(Job item)
Repeat every record exactly as written, but leave out the pictures.

(Given information)
----
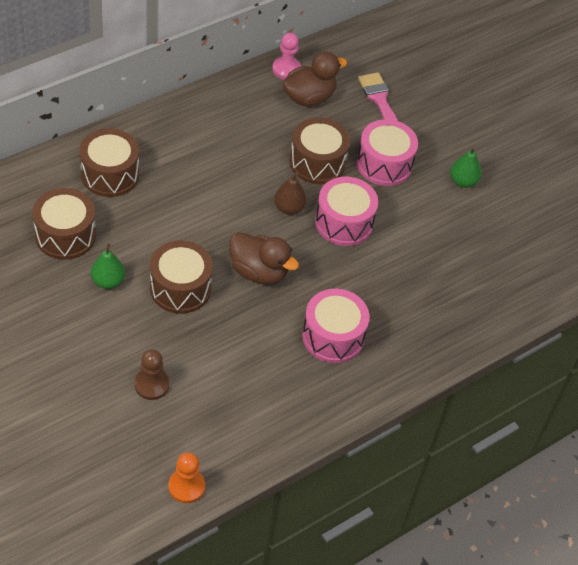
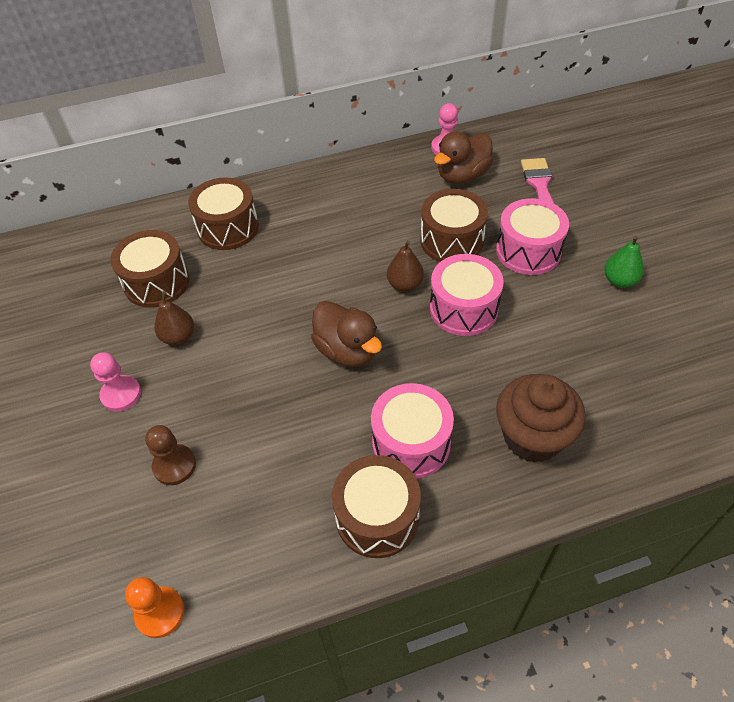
camera: 25 degrees right, 0 degrees up
(80, 337) = (121, 394): none -> pink pawn
(108, 281) = (178, 337): green pear -> brown pear
(180, 288) = (252, 356): brown drum -> brown drum (377, 517)
(309, 97) = (462, 176): brown duck -> brown duck turned 150 degrees clockwise
(422, 317) = (532, 437): none -> brown cupcake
----
(Your response)
camera: 25 degrees right, 0 degrees up
(80, 337) = (121, 394): none -> pink pawn
(108, 281) = (178, 337): green pear -> brown pear
(180, 288) = (252, 356): brown drum -> brown drum (377, 517)
(309, 97) = (462, 176): brown duck -> brown duck turned 150 degrees clockwise
(422, 317) = (532, 437): none -> brown cupcake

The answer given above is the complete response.